Exactly the lines below from the one with "yellow brick L9:N9" up to and including the one with "white round brick" make up the answer, with nothing else added.

[Information shown]

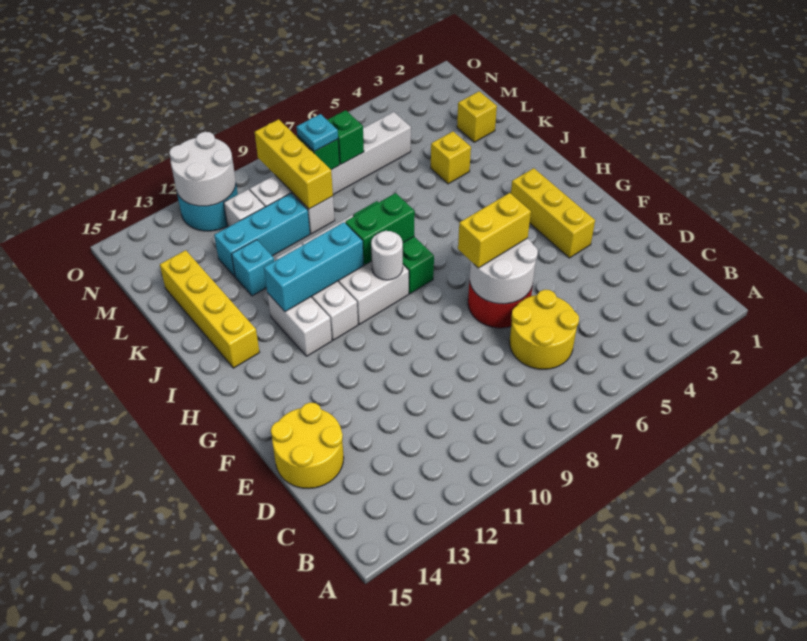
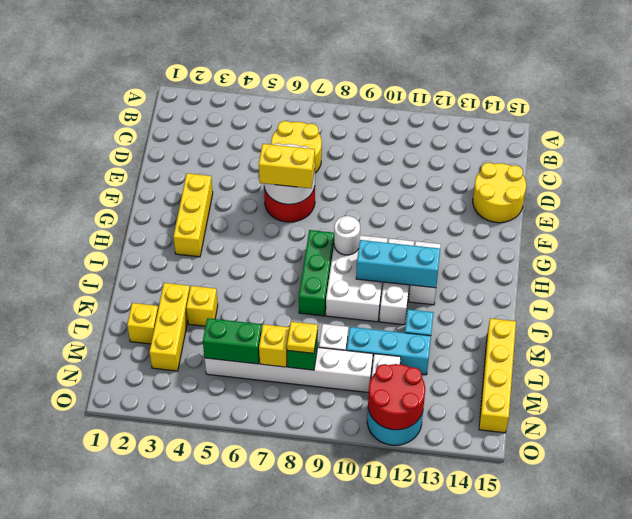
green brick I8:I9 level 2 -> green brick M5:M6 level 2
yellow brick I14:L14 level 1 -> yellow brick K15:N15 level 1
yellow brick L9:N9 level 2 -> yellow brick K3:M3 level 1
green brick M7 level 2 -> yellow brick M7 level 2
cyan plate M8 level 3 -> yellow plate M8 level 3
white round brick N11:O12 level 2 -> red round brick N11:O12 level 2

[/Information shown]
[Information shown]

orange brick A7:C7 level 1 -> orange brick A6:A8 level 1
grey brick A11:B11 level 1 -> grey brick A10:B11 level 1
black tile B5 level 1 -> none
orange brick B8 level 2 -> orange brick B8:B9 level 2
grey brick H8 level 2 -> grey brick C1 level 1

[/Information shown]
[Information shown]

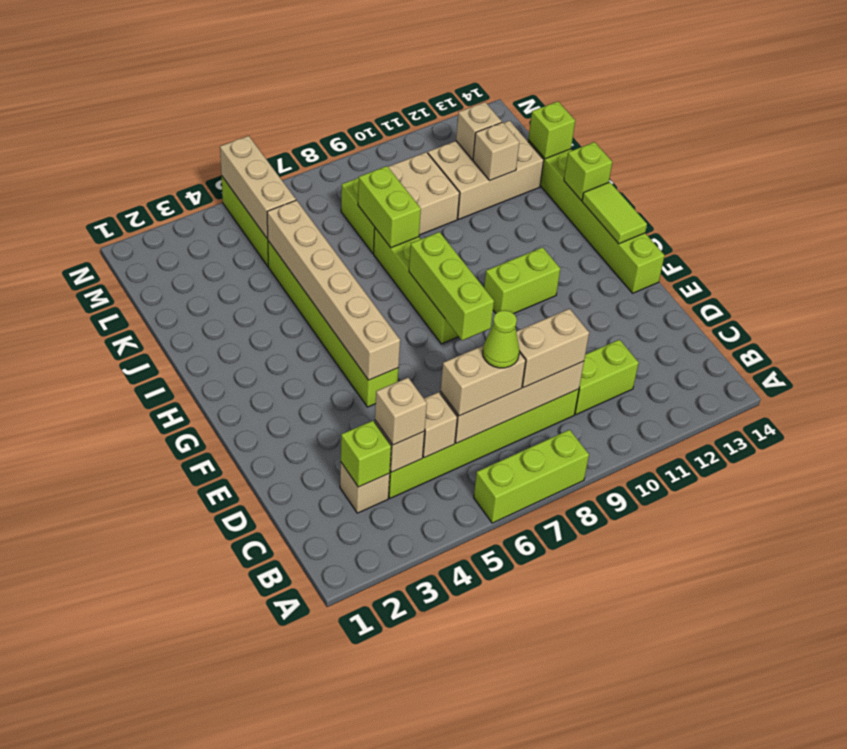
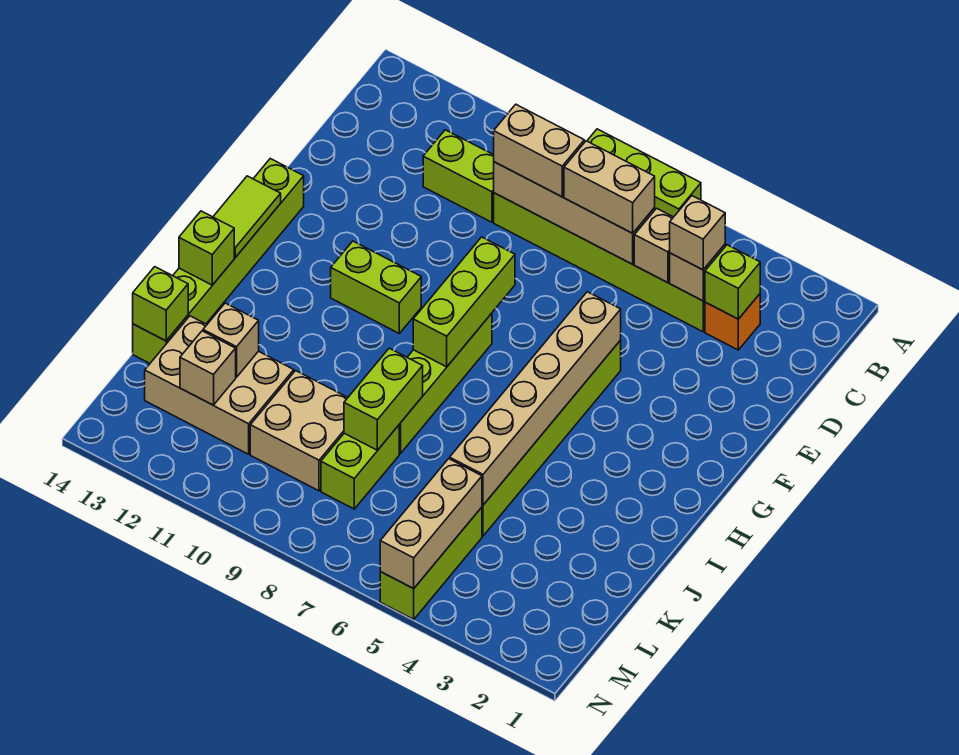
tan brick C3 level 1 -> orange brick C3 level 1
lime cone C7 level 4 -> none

[/Information shown]

Expected output →
yellow brick L9:N9 level 2 -> yellow brick K3:M3 level 1
green brick M7 level 2 -> yellow brick M7 level 2
cyan plate M8 level 3 -> yellow plate M8 level 3
white round brick N11:O12 level 2 -> red round brick N11:O12 level 2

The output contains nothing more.